→ Directions for this task:
Rewrite the rows below as a numbered list, one line per item, leaving out any blank lines.

== == ==

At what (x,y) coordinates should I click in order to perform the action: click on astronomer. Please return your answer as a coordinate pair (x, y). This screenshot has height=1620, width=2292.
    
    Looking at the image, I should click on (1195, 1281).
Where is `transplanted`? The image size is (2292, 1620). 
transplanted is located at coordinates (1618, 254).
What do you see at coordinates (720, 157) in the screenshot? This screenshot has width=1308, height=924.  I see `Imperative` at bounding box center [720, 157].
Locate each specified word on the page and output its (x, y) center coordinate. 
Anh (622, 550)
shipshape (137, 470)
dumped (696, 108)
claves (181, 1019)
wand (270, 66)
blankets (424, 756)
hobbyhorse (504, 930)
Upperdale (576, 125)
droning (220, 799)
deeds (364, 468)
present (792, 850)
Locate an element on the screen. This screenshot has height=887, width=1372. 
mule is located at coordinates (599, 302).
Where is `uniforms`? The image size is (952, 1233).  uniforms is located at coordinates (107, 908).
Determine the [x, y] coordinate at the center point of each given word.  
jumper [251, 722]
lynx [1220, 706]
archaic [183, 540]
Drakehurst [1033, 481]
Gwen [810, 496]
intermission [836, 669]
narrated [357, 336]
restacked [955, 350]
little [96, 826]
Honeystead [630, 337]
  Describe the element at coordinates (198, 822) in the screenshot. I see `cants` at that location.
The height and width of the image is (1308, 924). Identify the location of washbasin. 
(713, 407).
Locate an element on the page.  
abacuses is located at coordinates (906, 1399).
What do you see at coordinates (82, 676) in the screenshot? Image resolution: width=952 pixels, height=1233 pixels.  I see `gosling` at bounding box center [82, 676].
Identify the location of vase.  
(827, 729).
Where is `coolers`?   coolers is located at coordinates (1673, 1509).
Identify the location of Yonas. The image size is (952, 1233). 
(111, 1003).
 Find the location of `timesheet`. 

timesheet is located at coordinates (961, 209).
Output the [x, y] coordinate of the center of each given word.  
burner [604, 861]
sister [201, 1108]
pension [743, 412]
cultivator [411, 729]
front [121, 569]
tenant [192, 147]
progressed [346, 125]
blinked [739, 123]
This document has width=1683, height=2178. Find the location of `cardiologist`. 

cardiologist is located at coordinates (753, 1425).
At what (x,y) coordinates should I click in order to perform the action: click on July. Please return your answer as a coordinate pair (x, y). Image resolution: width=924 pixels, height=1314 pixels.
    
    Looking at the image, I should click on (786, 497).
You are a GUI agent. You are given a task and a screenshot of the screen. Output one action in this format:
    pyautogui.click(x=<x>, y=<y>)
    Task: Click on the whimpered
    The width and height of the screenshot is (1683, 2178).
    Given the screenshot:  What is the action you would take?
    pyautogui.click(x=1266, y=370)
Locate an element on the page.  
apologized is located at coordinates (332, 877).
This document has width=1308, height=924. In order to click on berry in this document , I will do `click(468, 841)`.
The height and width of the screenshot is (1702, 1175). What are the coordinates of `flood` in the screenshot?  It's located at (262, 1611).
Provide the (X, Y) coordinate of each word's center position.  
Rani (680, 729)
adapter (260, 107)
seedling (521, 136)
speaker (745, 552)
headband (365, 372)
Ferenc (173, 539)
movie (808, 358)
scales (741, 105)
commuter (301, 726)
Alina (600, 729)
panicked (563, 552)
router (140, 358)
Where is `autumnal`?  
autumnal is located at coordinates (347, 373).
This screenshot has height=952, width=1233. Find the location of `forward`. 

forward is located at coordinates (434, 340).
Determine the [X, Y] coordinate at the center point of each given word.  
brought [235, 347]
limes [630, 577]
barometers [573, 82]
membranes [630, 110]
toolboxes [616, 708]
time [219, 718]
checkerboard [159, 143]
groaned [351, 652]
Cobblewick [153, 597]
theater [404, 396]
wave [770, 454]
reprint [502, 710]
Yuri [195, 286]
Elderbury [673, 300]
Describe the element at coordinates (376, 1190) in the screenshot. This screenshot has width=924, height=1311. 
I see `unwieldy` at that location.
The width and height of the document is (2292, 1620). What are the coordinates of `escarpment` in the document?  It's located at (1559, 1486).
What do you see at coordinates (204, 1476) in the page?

== == ==

→ Completed task:
1. At what (x,y) coordinates should I click in order to perform the action: click on astronomer. Please return your answer as a coordinate pair (x, y). This screenshot has height=1620, width=2292.
2.     Looking at the image, I should click on (1195, 1281).
3. Where is `transplanted`? The image size is (2292, 1620). 
4. transplanted is located at coordinates (1618, 254).
5. What do you see at coordinates (720, 157) in the screenshot? This screenshot has width=1308, height=924.  I see `Imperative` at bounding box center [720, 157].
6. Locate each specified word on the page and output its (x, y) center coordinate. 
7. Anh (622, 550)
8. shipshape (137, 470)
9. dumped (696, 108)
10. claves (181, 1019)
11. wand (270, 66)
12. blankets (424, 756)
13. hobbyhorse (504, 930)
14. Upperdale (576, 125)
15. droning (220, 799)
16. deeds (364, 468)
17. present (792, 850)
18. Locate an element on the screen. This screenshot has height=887, width=1372. 
19. mule is located at coordinates (599, 302).
20. Where is `uniforms`? The image size is (952, 1233).  uniforms is located at coordinates (107, 908).
21. Determine the [x, y] coordinate at the center point of each given word.  
22. jumper [251, 722]
23. lynx [1220, 706]
24. archaic [183, 540]
25. Drakehurst [1033, 481]
26. Gwen [810, 496]
27. intermission [836, 669]
28. narrated [357, 336]
29. restacked [955, 350]
30. little [96, 826]
31. Honeystead [630, 337]
32.   Describe the element at coordinates (198, 822) in the screenshot. I see `cants` at that location.
33. The height and width of the image is (1308, 924). Identify the location of washbasin. 
34. (713, 407).
35. Locate an element on the page.  
36. abacuses is located at coordinates (906, 1399).
37. What do you see at coordinates (82, 676) in the screenshot? Image resolution: width=952 pixels, height=1233 pixels.  I see `gosling` at bounding box center [82, 676].
38. Identify the location of vase.  
39. (827, 729).
40. Where is `coolers`?   coolers is located at coordinates (1673, 1509).
41. Identify the location of Yonas. The image size is (952, 1233). 
42. (111, 1003).
43.  Find the location of `timesheet`. 
44. timesheet is located at coordinates (961, 209).
45. Output the [x, y] coordinate of the center of each given word.  
46. burner [604, 861]
47. sister [201, 1108]
48. pension [743, 412]
49. cultivator [411, 729]
50. front [121, 569]
51. tenant [192, 147]
52. progressed [346, 125]
53. blinked [739, 123]
54. This document has width=1683, height=2178. Find the location of `cardiologist`. 
55. cardiologist is located at coordinates (753, 1425).
56. At what (x,y) coordinates should I click in order to perform the action: click on July. Please return your answer as a coordinate pair (x, y). Image resolution: width=924 pixels, height=1314 pixels.
57.     Looking at the image, I should click on (786, 497).
58. You are a GUI agent. You are given a task and a screenshot of the screen. Output one action in this format:
59.     pyautogui.click(x=<x>, y=<y>)
60.     Task: Click on the whimpered
61.     The width and height of the screenshot is (1683, 2178).
62.     Given the screenshot:  What is the action you would take?
63.     pyautogui.click(x=1266, y=370)
64. Locate an element on the page.  
65. apologized is located at coordinates (332, 877).
66. This document has width=1308, height=924. In order to click on berry in this document , I will do `click(468, 841)`.
67. The height and width of the screenshot is (1702, 1175). What are the coordinates of `flood` in the screenshot?  It's located at (262, 1611).
68. Provide the (X, Y) coordinate of each word's center position.  
69. Rani (680, 729)
70. adapter (260, 107)
71. seedling (521, 136)
72. speaker (745, 552)
73. headband (365, 372)
74. Ferenc (173, 539)
75. movie (808, 358)
76. scales (741, 105)
77. commuter (301, 726)
78. Alina (600, 729)
79. panicked (563, 552)
80. router (140, 358)
81. Where is `autumnal`?  
82. autumnal is located at coordinates (347, 373).
83. This screenshot has height=952, width=1233. Find the location of `forward`. 
84. forward is located at coordinates (434, 340).
85. Determine the [X, Y] coordinate at the center point of each given word.  
86. brought [235, 347]
87. limes [630, 577]
88. barometers [573, 82]
89. membranes [630, 110]
90. toolboxes [616, 708]
91. time [219, 718]
92. checkerboard [159, 143]
93. groaned [351, 652]
94. Cobblewick [153, 597]
95. theater [404, 396]
96. wave [770, 454]
97. reprint [502, 710]
98. Yuri [195, 286]
99. Elderbury [673, 300]
100. Describe the element at coordinates (376, 1190) in the screenshot. This screenshot has width=924, height=1311. 
101. I see `unwieldy` at that location.
102. The width and height of the document is (2292, 1620). What are the coordinates of `escarpment` in the document?  It's located at (1559, 1486).
103. What do you see at coordinates (204, 1476) in the page?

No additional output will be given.